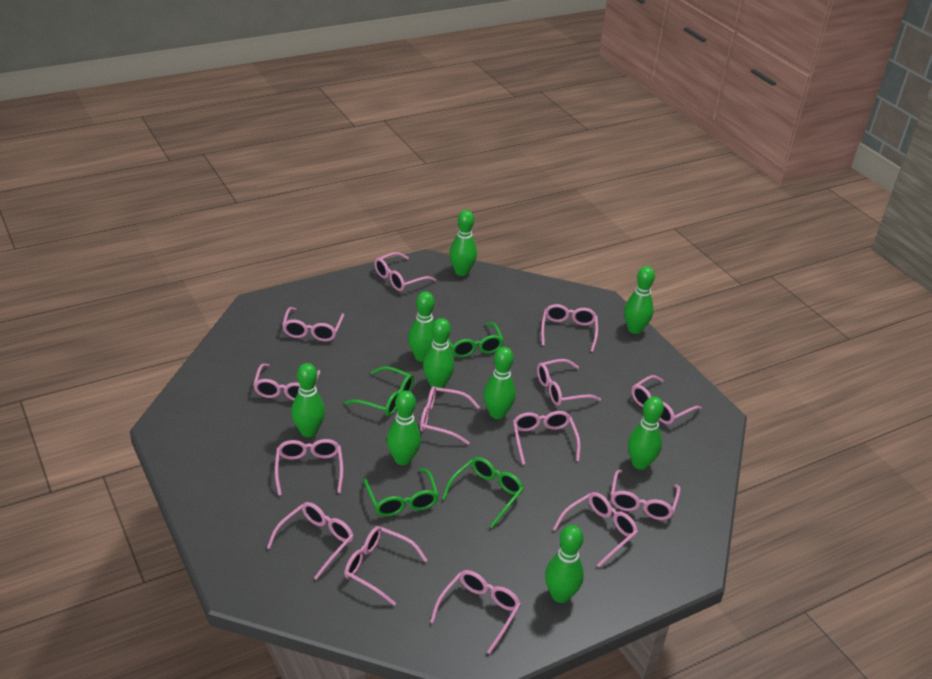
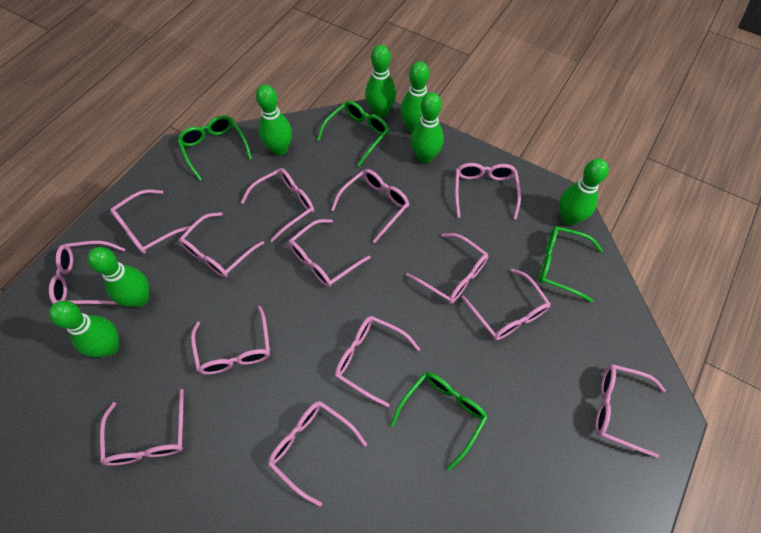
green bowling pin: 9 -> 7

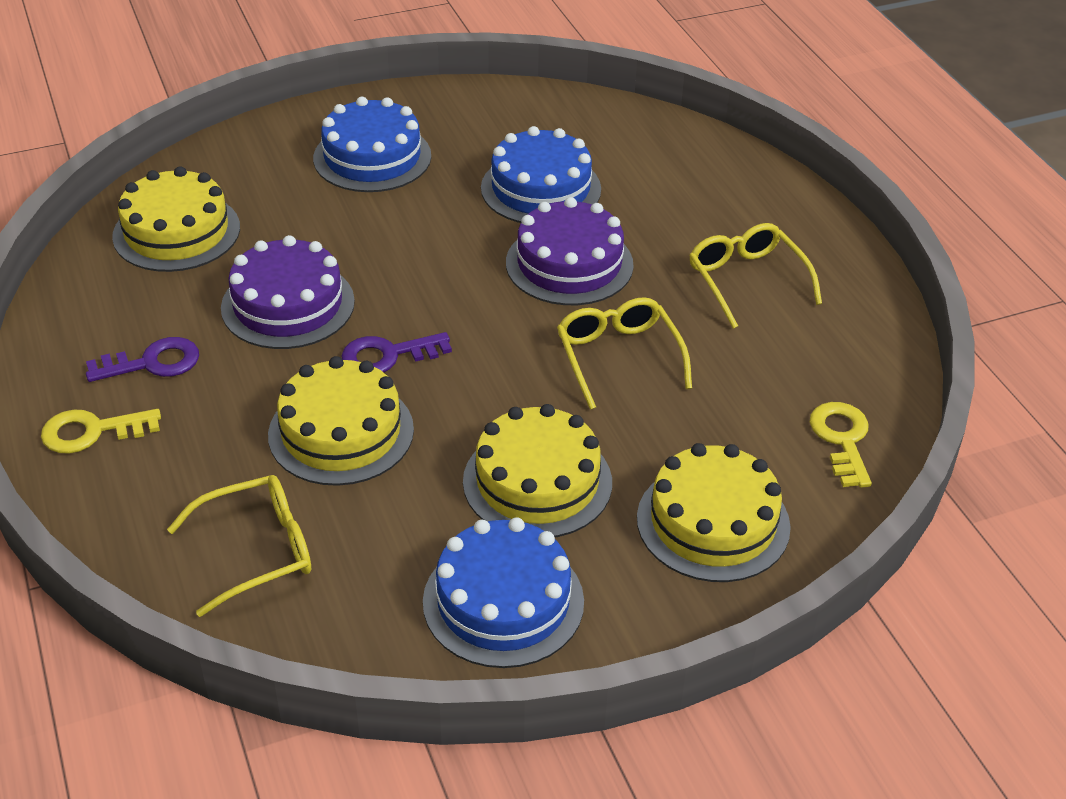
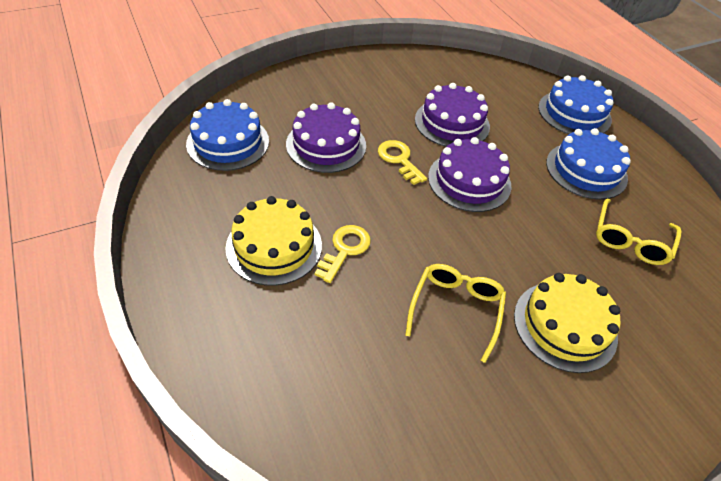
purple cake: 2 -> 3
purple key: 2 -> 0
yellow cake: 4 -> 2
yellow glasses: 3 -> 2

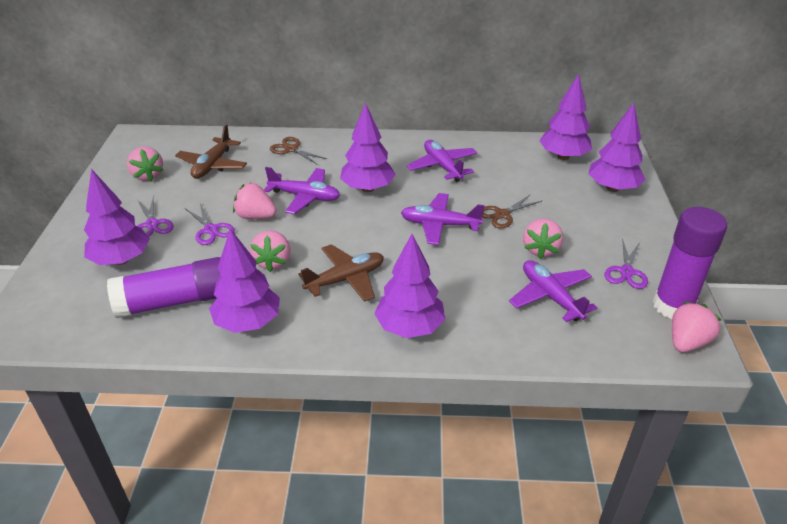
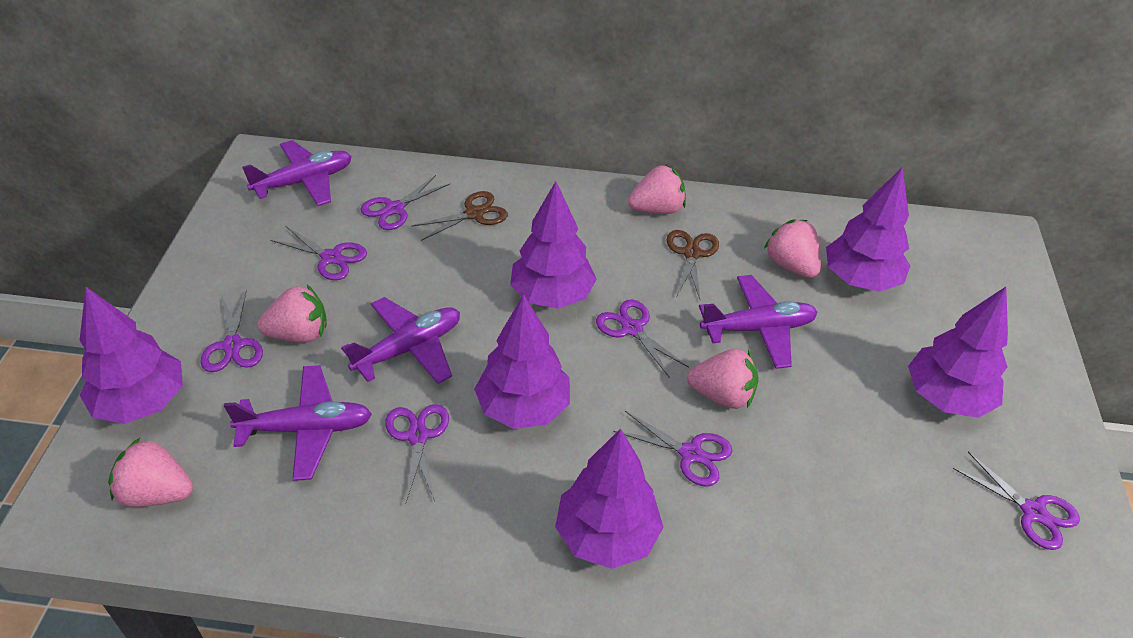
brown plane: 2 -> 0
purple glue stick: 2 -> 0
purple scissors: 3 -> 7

=-=-=

*WHAT IS EXPECTED:*
After locating the line containing "brown plane: 2 -> 0", give that line and every later line of the listing again exactly, up to and including the last.

*OUTPUT OF THE EXERCISE:*
brown plane: 2 -> 0
purple glue stick: 2 -> 0
purple scissors: 3 -> 7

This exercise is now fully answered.